== TASK DIRECTIONS ==
Scan the entries below for "trophy" and copy each line that holds it.
◆ ◆ ◆ ◆
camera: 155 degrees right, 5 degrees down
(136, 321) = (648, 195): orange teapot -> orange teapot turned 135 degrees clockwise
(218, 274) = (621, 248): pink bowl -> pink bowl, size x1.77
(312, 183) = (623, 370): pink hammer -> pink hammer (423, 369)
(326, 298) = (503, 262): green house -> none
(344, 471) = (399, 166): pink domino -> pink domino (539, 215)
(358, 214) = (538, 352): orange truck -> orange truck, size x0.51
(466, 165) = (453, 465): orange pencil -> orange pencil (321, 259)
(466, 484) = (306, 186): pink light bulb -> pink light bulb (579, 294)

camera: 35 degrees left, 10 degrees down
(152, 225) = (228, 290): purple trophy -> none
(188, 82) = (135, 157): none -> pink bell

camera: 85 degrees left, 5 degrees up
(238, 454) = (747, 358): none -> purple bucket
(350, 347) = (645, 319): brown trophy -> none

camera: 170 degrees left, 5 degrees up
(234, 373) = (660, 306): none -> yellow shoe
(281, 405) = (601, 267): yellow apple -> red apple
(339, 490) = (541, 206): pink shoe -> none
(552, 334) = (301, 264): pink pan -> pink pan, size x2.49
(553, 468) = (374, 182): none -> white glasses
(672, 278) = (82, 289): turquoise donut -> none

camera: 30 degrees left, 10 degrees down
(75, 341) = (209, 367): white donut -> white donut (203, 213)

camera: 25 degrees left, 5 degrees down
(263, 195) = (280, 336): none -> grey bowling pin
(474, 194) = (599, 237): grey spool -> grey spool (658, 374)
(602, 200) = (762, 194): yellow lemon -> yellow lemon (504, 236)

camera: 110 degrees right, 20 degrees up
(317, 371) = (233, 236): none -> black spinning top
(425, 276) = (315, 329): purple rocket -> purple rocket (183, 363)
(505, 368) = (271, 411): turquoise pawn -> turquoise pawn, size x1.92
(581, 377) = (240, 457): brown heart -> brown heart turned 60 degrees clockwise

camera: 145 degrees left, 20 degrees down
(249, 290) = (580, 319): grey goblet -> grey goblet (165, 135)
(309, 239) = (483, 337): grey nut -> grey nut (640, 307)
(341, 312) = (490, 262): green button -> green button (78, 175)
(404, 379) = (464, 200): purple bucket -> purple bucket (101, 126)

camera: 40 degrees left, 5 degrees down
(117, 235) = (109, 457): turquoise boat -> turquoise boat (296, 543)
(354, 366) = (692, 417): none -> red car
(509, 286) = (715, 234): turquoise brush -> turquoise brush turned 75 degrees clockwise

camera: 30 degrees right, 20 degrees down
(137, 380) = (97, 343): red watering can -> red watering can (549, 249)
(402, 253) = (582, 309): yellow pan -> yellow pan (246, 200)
◆ ◆ ◆ ◆
== ANSWER TO THIS PROBLEM ==
(152, 225) = (228, 290): purple trophy -> none
(350, 347) = (645, 319): brown trophy -> none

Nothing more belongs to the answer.